[Image-and-question records]
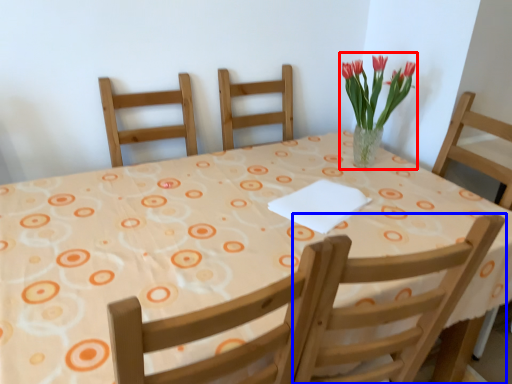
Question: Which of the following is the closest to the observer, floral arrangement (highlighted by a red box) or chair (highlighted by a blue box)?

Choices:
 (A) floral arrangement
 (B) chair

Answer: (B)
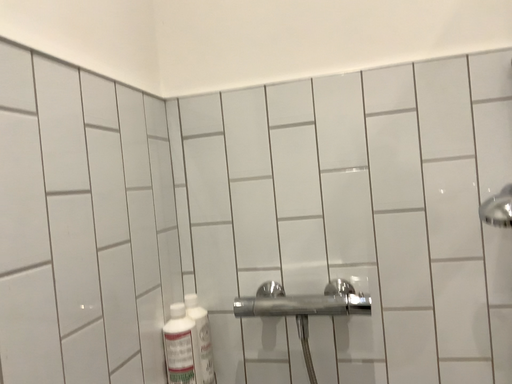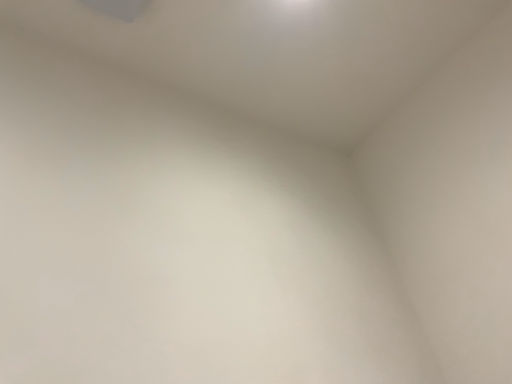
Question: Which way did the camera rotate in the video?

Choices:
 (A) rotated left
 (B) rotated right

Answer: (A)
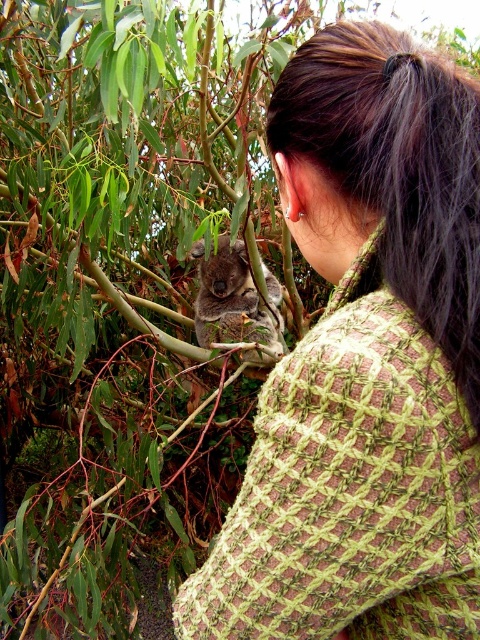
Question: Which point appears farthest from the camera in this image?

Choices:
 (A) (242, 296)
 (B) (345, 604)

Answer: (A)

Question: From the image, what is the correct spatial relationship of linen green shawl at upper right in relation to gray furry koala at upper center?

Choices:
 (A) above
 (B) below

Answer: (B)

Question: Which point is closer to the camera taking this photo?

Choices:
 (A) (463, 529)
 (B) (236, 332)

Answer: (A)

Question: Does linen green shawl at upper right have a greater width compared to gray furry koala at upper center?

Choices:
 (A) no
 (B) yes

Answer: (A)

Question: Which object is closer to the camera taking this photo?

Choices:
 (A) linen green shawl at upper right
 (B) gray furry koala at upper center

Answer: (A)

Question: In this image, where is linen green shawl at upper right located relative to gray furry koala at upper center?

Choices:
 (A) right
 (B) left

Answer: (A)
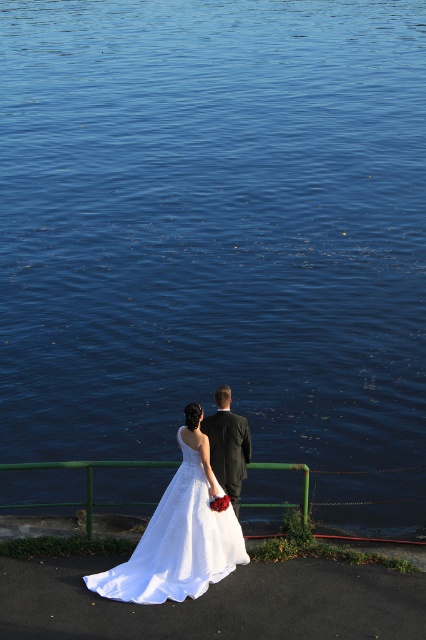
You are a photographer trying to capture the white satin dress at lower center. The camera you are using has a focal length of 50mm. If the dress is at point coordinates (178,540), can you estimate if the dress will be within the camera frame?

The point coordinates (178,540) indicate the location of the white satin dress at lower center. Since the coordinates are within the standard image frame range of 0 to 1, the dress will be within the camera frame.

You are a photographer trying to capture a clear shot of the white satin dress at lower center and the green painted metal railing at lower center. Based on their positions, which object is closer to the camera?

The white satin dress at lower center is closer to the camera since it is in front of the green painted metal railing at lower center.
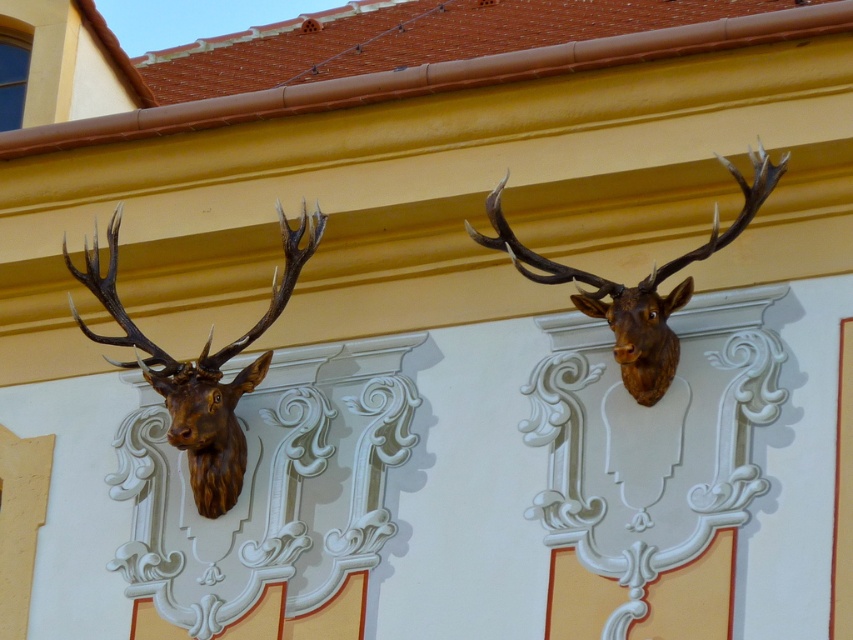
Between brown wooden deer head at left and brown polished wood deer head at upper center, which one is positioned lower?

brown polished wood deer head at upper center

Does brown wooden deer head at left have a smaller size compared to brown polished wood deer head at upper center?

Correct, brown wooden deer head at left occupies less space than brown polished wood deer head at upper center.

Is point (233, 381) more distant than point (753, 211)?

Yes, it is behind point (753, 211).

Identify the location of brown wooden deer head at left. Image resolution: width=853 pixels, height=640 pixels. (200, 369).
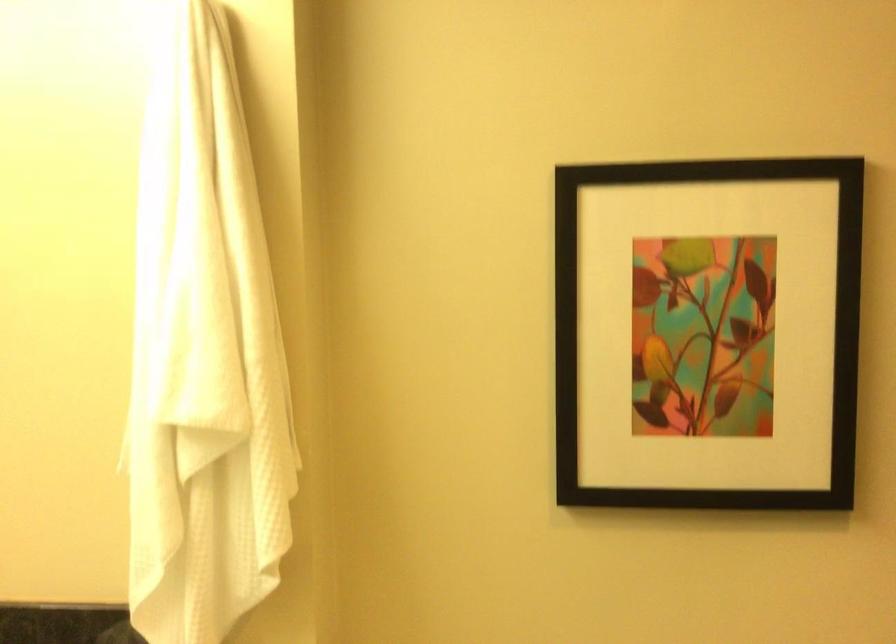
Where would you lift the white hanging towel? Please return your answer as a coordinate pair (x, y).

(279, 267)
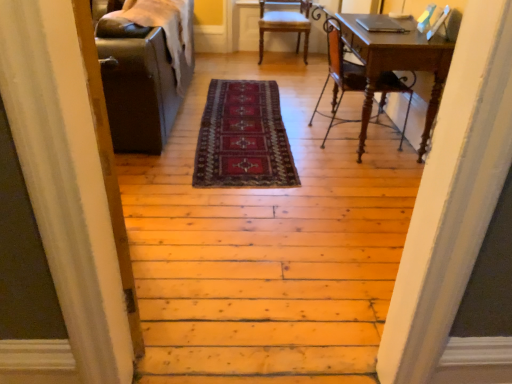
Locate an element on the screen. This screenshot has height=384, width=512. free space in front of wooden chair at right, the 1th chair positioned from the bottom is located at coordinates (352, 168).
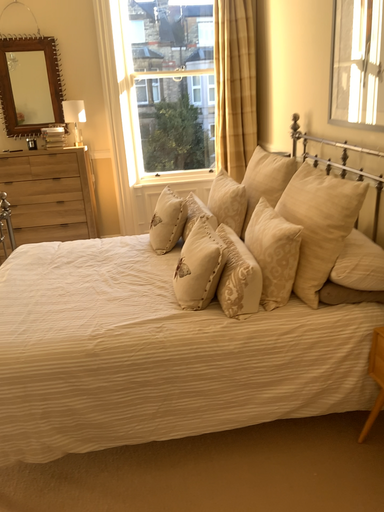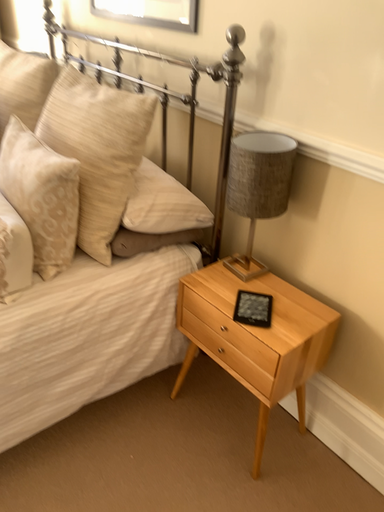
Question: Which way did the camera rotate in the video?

▸ **WHAT TO PRODUCE**:
Copy out, word for word, the part of the items that opens with the line containing "Question: From the" and closes with the line containing "Does brown wooden". Leave the pictures out.

▸ **OUTPUT FOR THIS EXERCISE**:
Question: From the image, what is the correct spatial relationship of linen green shawl at upper right in relation to gray furry koala at upper center?

Choices:
 (A) above
 (B) below

Answer: (B)

Question: Which point is closer to the camera taking this photo?

Choices:
 (A) (463, 529)
 (B) (236, 332)

Answer: (A)

Question: Does linen green shawl at upper right have a greater width compared to gray furry koala at upper center?

Choices:
 (A) no
 (B) yes

Answer: (A)

Question: Which object is closer to the camera taking this photo?

Choices:
 (A) linen green shawl at upper right
 (B) gray furry koala at upper center

Answer: (A)

Question: In this image, where is linen green shawl at upper right located relative to gray furry koala at upper center?

Choices:
 (A) right
 (B) left

Answer: (A)
You are a photographer trying to capture the white satin dress at lower center. The camera you are using has a focal length of 50mm. If the dress is at point coordinates (178,540), can you estimate if the dress will be within the camera frame?

The point coordinates (178,540) indicate the location of the white satin dress at lower center. Since the coordinates are within the standard image frame range of 0 to 1, the dress will be within the camera frame.

You are a photographer trying to capture a clear shot of the white satin dress at lower center and the green painted metal railing at lower center. Based on their positions, which object is closer to the camera?

The white satin dress at lower center is closer to the camera since it is in front of the green painted metal railing at lower center.
Between brown wooden deer head at left and brown polished wood deer head at upper center, which one is positioned lower?

brown polished wood deer head at upper center

Does brown wooden deer head at left have a smaller size compared to brown polished wood deer head at upper center?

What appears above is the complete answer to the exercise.